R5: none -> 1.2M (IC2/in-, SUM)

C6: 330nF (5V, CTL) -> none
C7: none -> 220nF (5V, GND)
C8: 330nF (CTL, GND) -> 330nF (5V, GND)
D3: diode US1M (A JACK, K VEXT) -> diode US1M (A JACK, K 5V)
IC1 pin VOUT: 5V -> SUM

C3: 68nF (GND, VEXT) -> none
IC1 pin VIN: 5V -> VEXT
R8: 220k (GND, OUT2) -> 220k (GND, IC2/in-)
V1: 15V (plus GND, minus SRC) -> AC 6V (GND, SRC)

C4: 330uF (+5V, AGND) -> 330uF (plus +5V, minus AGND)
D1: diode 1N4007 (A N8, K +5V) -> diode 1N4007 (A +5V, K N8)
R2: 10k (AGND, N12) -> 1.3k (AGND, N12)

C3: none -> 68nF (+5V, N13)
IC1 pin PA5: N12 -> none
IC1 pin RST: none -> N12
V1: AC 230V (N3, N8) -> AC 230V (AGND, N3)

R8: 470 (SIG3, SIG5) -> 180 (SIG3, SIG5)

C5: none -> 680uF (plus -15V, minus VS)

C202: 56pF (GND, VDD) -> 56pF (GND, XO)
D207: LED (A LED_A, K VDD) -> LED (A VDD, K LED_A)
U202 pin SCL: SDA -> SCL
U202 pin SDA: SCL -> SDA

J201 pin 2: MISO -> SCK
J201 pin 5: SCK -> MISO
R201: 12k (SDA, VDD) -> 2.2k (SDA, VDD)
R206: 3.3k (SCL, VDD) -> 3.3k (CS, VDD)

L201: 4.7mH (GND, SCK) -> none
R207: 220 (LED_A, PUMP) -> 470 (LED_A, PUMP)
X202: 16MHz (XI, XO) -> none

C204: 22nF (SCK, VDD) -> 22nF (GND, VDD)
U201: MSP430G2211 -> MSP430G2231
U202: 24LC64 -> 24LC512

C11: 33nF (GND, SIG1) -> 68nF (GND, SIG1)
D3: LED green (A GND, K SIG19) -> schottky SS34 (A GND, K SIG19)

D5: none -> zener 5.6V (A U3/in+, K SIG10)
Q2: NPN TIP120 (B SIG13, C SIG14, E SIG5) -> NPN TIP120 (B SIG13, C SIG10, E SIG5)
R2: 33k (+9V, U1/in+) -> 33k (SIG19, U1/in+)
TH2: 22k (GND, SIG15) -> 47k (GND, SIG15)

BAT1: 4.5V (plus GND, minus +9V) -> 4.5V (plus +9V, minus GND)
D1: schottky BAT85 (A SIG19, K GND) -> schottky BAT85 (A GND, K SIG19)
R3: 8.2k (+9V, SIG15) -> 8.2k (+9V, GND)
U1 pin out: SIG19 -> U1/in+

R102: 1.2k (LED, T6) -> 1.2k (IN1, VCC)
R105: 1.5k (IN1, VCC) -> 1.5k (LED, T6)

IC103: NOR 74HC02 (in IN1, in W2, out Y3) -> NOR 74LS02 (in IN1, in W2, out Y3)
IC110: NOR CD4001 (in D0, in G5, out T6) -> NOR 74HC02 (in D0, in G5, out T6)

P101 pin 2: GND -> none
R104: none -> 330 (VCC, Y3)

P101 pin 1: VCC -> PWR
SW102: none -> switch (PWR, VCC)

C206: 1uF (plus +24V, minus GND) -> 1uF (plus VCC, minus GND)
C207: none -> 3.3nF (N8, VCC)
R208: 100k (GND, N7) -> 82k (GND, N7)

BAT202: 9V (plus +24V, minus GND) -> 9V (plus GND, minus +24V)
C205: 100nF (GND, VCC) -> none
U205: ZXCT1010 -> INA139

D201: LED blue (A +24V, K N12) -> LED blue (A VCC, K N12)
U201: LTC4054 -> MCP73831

*TASK INSTRUCTIONS:* Copy out only the lines running from the beginning of the data to the line with "R201: 12k (SDA, VDD) -> 2.2k (SDA, VDD)", both ends included.

*WRITTEN SOLUTION:*
R5: none -> 1.2M (IC2/in-, SUM)

C6: 330nF (5V, CTL) -> none
C7: none -> 220nF (5V, GND)
C8: 330nF (CTL, GND) -> 330nF (5V, GND)
D3: diode US1M (A JACK, K VEXT) -> diode US1M (A JACK, K 5V)
IC1 pin VOUT: 5V -> SUM

C3: 68nF (GND, VEXT) -> none
IC1 pin VIN: 5V -> VEXT
R8: 220k (GND, OUT2) -> 220k (GND, IC2/in-)
V1: 15V (plus GND, minus SRC) -> AC 6V (GND, SRC)

C4: 330uF (+5V, AGND) -> 330uF (plus +5V, minus AGND)
D1: diode 1N4007 (A N8, K +5V) -> diode 1N4007 (A +5V, K N8)
R2: 10k (AGND, N12) -> 1.3k (AGND, N12)

C3: none -> 68nF (+5V, N13)
IC1 pin PA5: N12 -> none
IC1 pin RST: none -> N12
V1: AC 230V (N3, N8) -> AC 230V (AGND, N3)

R8: 470 (SIG3, SIG5) -> 180 (SIG3, SIG5)

C5: none -> 680uF (plus -15V, minus VS)

C202: 56pF (GND, VDD) -> 56pF (GND, XO)
D207: LED (A LED_A, K VDD) -> LED (A VDD, K LED_A)
U202 pin SCL: SDA -> SCL
U202 pin SDA: SCL -> SDA

J201 pin 2: MISO -> SCK
J201 pin 5: SCK -> MISO
R201: 12k (SDA, VDD) -> 2.2k (SDA, VDD)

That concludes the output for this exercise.